#### Dataset excerpt ####
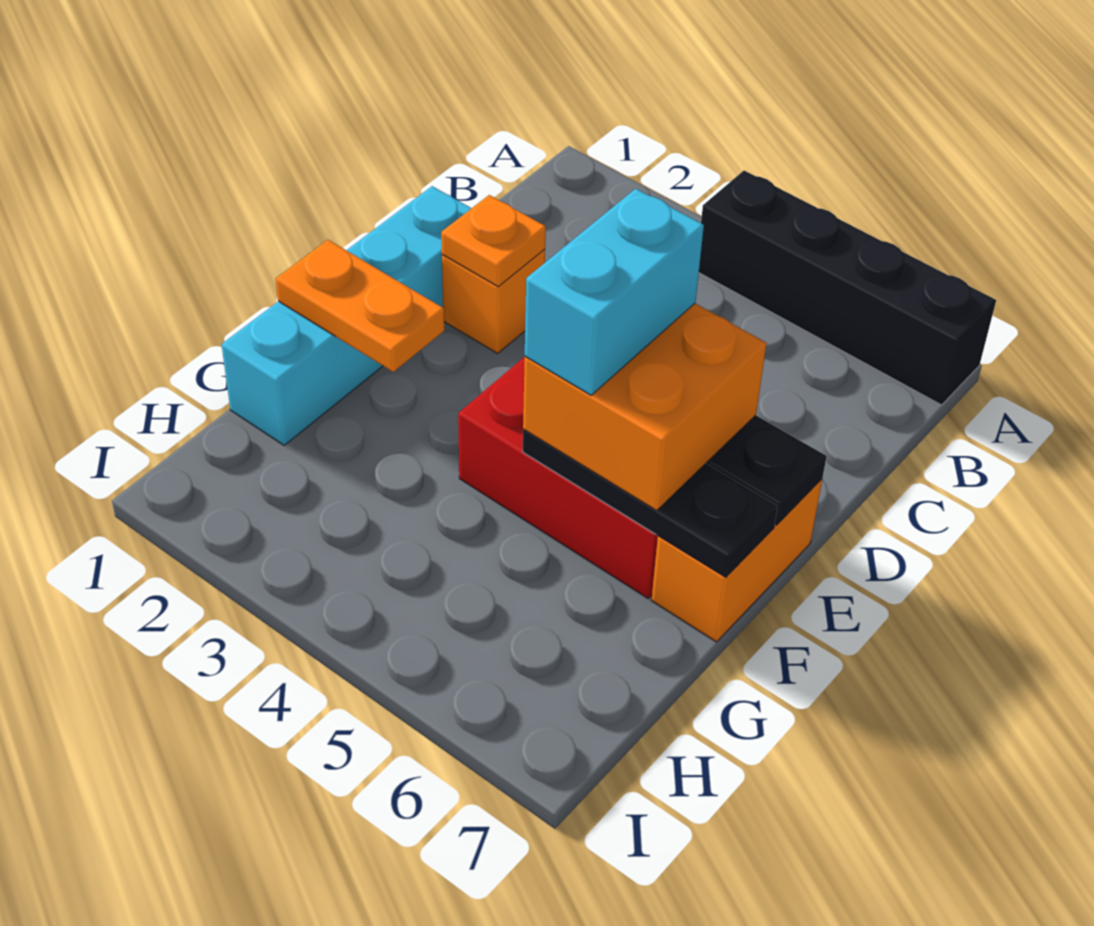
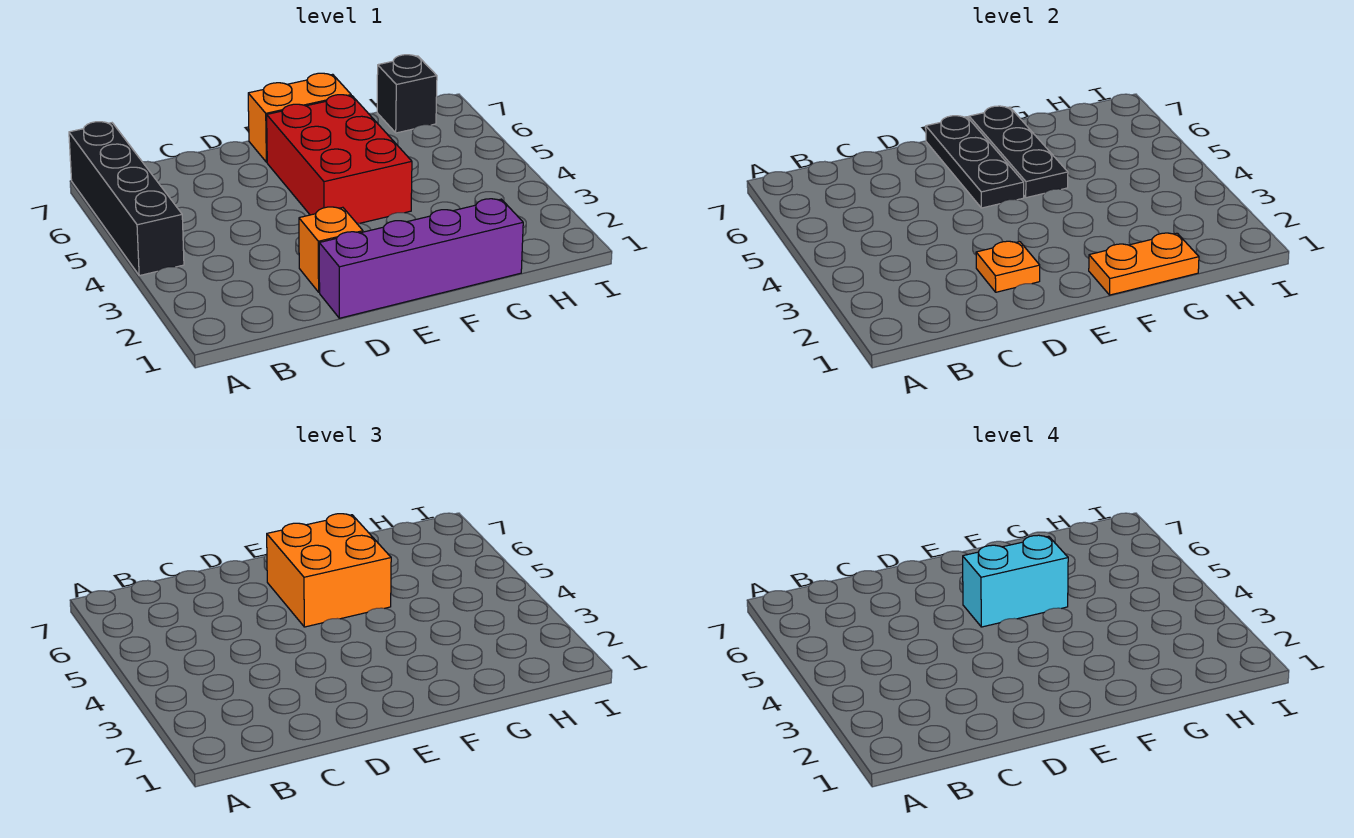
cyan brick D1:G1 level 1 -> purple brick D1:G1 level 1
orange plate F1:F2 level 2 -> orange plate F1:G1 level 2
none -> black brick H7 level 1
####
Problem details – In your copy of the material, every word must match and no image should appear.

Task output –
cyan brick D1:G1 level 1 -> purple brick D1:G1 level 1
orange plate F1:F2 level 2 -> orange plate F1:G1 level 2
none -> black brick H7 level 1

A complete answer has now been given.